■ WHAT THE TASK ASKS ■
Nothing but an exact repeat of the data, with pictures removed, belongs in the answer.

■ RECORD EXTRACTS ■

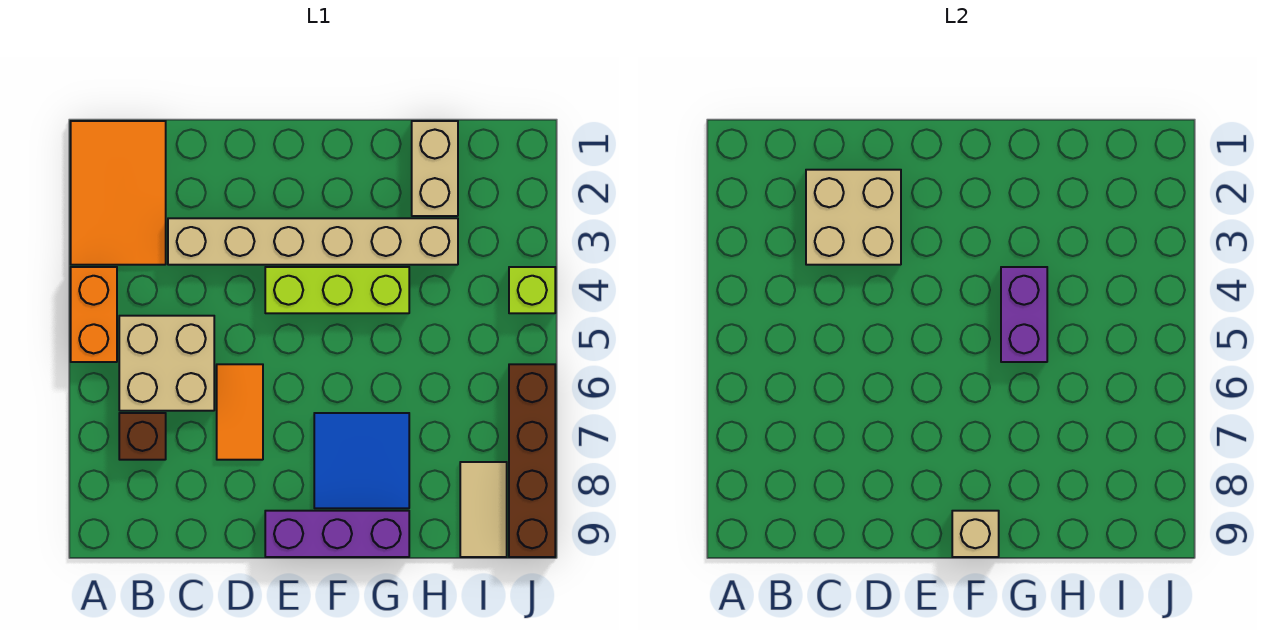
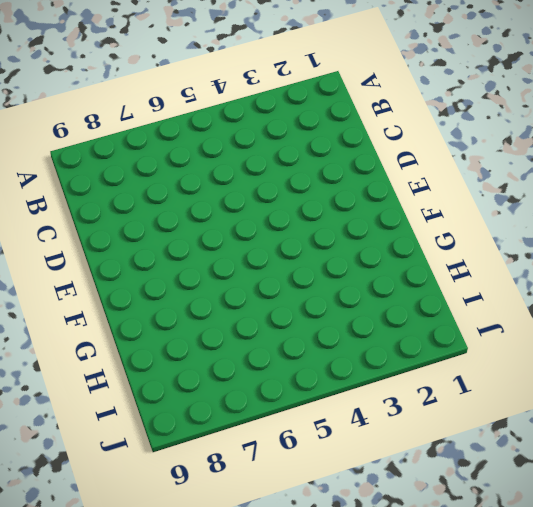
none -> orange tile A1:B3 level 1
none -> orange brick A4:A5 level 1
none -> tan brick B5:C6 level 1

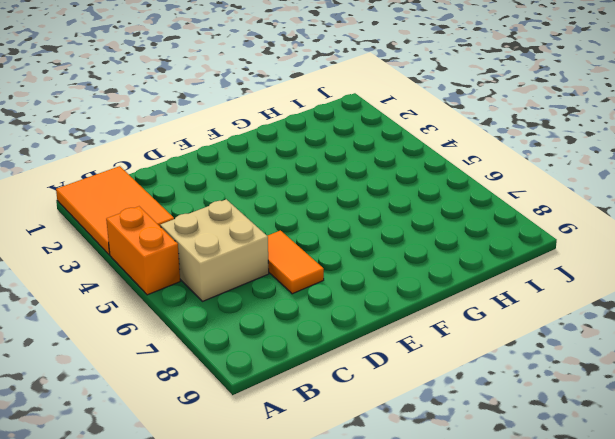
none -> brown brick B7 level 1
none -> tan brick C3:H3 level 1
none -> lime brick E4:G4 level 1

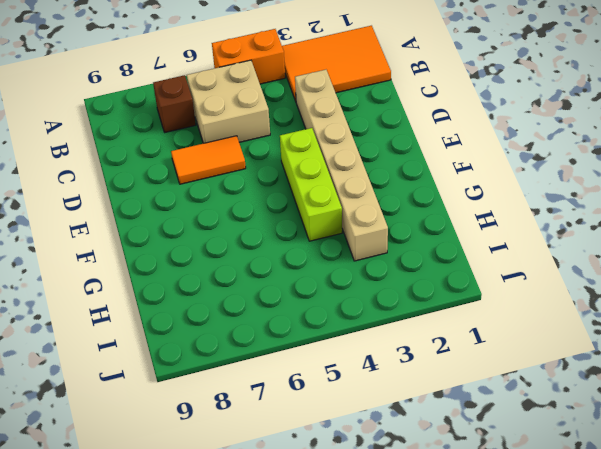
none -> purple brick E9:G9 level 1
none -> blue tile F7:G8 level 1
none -> tan brick H1:H2 level 1

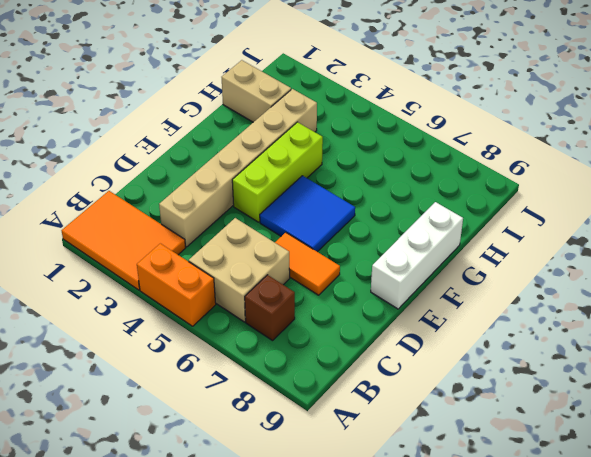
blue tile E5:F6 level 1 -> blue tile F7:G8 level 1
white brick E9:G9 level 1 -> purple brick E9:G9 level 1
none -> tan tile I8:I9 level 1
none -> lime brick J4 level 1
none -> brown brick J6:J9 level 1

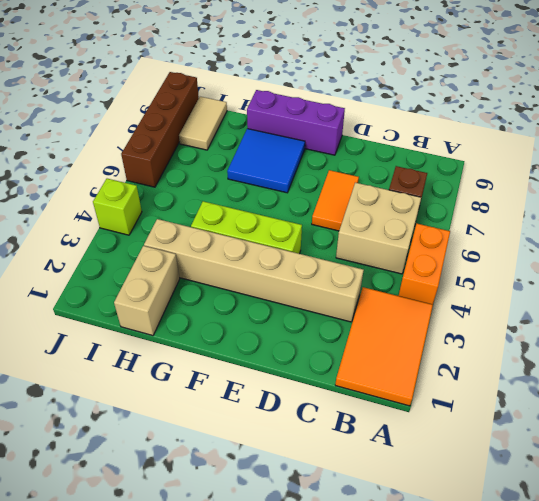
none -> tan brick C2:D3 level 2
none -> tan brick F9 level 2
none -> purple brick G4:G5 level 2

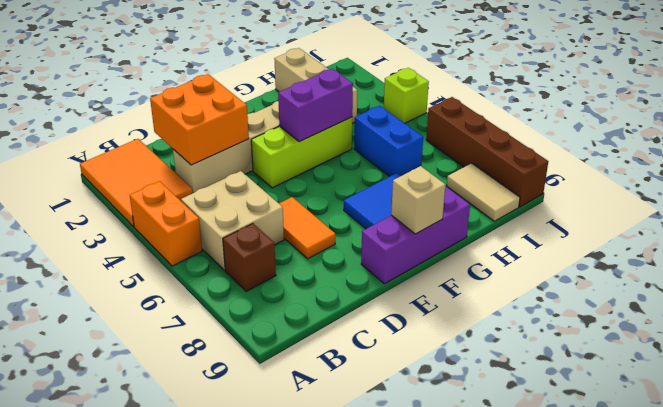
orange brick C2:D3 level 2 -> tan brick C2:D3 level 2
purple brick F4:G4 level 2 -> purple brick G4:G5 level 2
blue brick H5:H6 level 1 -> none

■ OUTPUT OF THE EXERCISE ■
none -> orange tile A1:B3 level 1
none -> orange brick A4:A5 level 1
none -> tan brick B5:C6 level 1

none -> brown brick B7 level 1
none -> tan brick C3:H3 level 1
none -> lime brick E4:G4 level 1

none -> purple brick E9:G9 level 1
none -> blue tile F7:G8 level 1
none -> tan brick H1:H2 level 1

blue tile E5:F6 level 1 -> blue tile F7:G8 level 1
white brick E9:G9 level 1 -> purple brick E9:G9 level 1
none -> tan tile I8:I9 level 1
none -> lime brick J4 level 1
none -> brown brick J6:J9 level 1

none -> tan brick C2:D3 level 2
none -> tan brick F9 level 2
none -> purple brick G4:G5 level 2

orange brick C2:D3 level 2 -> tan brick C2:D3 level 2
purple brick F4:G4 level 2 -> purple brick G4:G5 level 2
blue brick H5:H6 level 1 -> none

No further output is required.